=== Work to be completed ===
In the entries below, which lines run from the one containing "grey tile B7:E7 level 2 -> none" to the one containing "none -> tan brick I10 level 1"? Copy exactly those lines, ends included, and no others.

=== Task input ===

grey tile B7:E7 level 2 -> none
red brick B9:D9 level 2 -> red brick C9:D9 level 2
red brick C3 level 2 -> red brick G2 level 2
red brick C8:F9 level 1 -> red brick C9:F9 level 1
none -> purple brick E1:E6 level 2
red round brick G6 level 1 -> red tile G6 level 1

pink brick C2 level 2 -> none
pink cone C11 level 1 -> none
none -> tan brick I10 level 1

==

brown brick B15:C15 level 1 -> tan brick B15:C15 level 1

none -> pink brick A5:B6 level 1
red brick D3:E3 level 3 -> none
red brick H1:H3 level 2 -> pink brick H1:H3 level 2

=== Reply to the task ===
grey tile B7:E7 level 2 -> none
red brick B9:D9 level 2 -> red brick C9:D9 level 2
red brick C3 level 2 -> red brick G2 level 2
red brick C8:F9 level 1 -> red brick C9:F9 level 1
none -> purple brick E1:E6 level 2
red round brick G6 level 1 -> red tile G6 level 1

pink brick C2 level 2 -> none
pink cone C11 level 1 -> none
none -> tan brick I10 level 1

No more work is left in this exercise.